# WHAT IS REQUIRED
Write out the data below again, changing every "indigo" to "crimson" and leaving all else as it is.

-- BEGIN DATA PROVIDED --

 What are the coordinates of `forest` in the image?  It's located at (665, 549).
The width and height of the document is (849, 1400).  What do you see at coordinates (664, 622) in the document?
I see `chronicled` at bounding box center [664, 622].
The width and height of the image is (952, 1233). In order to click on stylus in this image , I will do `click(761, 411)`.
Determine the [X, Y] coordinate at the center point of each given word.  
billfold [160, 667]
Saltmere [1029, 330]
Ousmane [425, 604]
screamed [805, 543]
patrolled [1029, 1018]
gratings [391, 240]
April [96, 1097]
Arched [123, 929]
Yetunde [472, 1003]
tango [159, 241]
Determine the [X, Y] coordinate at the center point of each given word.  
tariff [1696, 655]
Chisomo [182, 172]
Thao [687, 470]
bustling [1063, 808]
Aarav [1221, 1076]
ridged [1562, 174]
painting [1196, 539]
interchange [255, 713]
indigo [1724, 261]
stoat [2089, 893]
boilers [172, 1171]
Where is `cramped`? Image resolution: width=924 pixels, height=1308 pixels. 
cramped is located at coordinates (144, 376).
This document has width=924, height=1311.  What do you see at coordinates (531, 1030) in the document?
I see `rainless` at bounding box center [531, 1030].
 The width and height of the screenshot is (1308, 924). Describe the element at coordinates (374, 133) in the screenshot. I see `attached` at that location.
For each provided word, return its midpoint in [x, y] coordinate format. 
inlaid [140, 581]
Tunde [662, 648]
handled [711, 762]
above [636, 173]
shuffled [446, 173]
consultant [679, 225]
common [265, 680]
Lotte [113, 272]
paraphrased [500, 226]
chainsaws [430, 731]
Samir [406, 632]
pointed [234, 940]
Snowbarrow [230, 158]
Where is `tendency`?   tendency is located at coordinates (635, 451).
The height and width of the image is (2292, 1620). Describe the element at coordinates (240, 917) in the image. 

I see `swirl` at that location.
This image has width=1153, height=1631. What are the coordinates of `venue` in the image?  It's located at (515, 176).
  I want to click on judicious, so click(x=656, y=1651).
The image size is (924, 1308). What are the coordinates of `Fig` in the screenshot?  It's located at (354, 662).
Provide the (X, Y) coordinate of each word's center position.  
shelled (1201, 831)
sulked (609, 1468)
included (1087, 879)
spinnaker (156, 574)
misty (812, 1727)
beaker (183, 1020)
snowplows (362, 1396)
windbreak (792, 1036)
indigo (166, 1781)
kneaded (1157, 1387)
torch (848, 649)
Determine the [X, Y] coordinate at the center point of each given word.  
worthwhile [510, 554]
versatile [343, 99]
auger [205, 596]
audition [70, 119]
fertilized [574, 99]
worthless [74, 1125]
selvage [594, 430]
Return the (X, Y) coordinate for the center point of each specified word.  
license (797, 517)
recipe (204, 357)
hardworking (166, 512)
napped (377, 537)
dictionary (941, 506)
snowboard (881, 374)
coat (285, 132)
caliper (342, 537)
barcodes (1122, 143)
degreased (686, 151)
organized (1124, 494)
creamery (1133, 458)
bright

-- END DATA PROVIDED --

# SOLUTION TO THIS EXERCISE
 What are the coordinates of `forest` in the image?  It's located at (665, 549).
The width and height of the document is (849, 1400).  What do you see at coordinates (664, 622) in the document?
I see `chronicled` at bounding box center [664, 622].
The width and height of the image is (952, 1233). In order to click on stylus in this image , I will do `click(761, 411)`.
Determine the [X, Y] coordinate at the center point of each given word.  
billfold [160, 667]
Saltmere [1029, 330]
Ousmane [425, 604]
screamed [805, 543]
patrolled [1029, 1018]
gratings [391, 240]
April [96, 1097]
Arched [123, 929]
Yetunde [472, 1003]
tango [159, 241]
Determine the [X, Y] coordinate at the center point of each given word.  
tariff [1696, 655]
Chisomo [182, 172]
Thao [687, 470]
bustling [1063, 808]
Aarav [1221, 1076]
ridged [1562, 174]
painting [1196, 539]
interchange [255, 713]
crimson [1724, 261]
stoat [2089, 893]
boilers [172, 1171]
Where is `cramped`? Image resolution: width=924 pixels, height=1308 pixels. 
cramped is located at coordinates (144, 376).
This document has width=924, height=1311.  What do you see at coordinates (531, 1030) in the document?
I see `rainless` at bounding box center [531, 1030].
 The width and height of the screenshot is (1308, 924). Describe the element at coordinates (374, 133) in the screenshot. I see `attached` at that location.
For each provided word, return its midpoint in [x, y] coordinate format. 
inlaid [140, 581]
Tunde [662, 648]
handled [711, 762]
above [636, 173]
shuffled [446, 173]
consultant [679, 225]
common [265, 680]
Lotte [113, 272]
paraphrased [500, 226]
chainsaws [430, 731]
Samir [406, 632]
pointed [234, 940]
Snowbarrow [230, 158]
Where is `tendency`?   tendency is located at coordinates (635, 451).
The height and width of the image is (2292, 1620). Describe the element at coordinates (240, 917) in the image. 

I see `swirl` at that location.
This image has width=1153, height=1631. What are the coordinates of `venue` in the image?  It's located at (515, 176).
  I want to click on judicious, so click(x=656, y=1651).
The image size is (924, 1308). What are the coordinates of `Fig` in the screenshot?  It's located at (354, 662).
Provide the (X, Y) coordinate of each word's center position.  
shelled (1201, 831)
sulked (609, 1468)
included (1087, 879)
spinnaker (156, 574)
misty (812, 1727)
beaker (183, 1020)
snowplows (362, 1396)
windbreak (792, 1036)
crimson (166, 1781)
kneaded (1157, 1387)
torch (848, 649)
Determine the [X, Y] coordinate at the center point of each given word.  
worthwhile [510, 554]
versatile [343, 99]
auger [205, 596]
audition [70, 119]
fertilized [574, 99]
worthless [74, 1125]
selvage [594, 430]
Return the (X, Y) coordinate for the center point of each specified word.  
license (797, 517)
recipe (204, 357)
hardworking (166, 512)
napped (377, 537)
dictionary (941, 506)
snowboard (881, 374)
coat (285, 132)
caliper (342, 537)
barcodes (1122, 143)
degreased (686, 151)
organized (1124, 494)
creamery (1133, 458)
bright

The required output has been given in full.